====== INFORMATION SHOWN ======

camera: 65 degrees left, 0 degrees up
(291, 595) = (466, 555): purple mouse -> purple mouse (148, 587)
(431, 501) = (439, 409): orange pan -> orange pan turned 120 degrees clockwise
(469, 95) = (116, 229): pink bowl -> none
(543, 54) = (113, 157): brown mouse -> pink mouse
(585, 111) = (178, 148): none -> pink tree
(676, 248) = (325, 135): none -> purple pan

======

▸ TRY IT
Every entry, from the first line to the last, should be retyped exactly.

▸ RESULT FOR THIS TASK
camera: 65 degrees left, 0 degrees up
(291, 595) = (466, 555): purple mouse -> purple mouse (148, 587)
(431, 501) = (439, 409): orange pan -> orange pan turned 120 degrees clockwise
(469, 95) = (116, 229): pink bowl -> none
(543, 54) = (113, 157): brown mouse -> pink mouse
(585, 111) = (178, 148): none -> pink tree
(676, 248) = (325, 135): none -> purple pan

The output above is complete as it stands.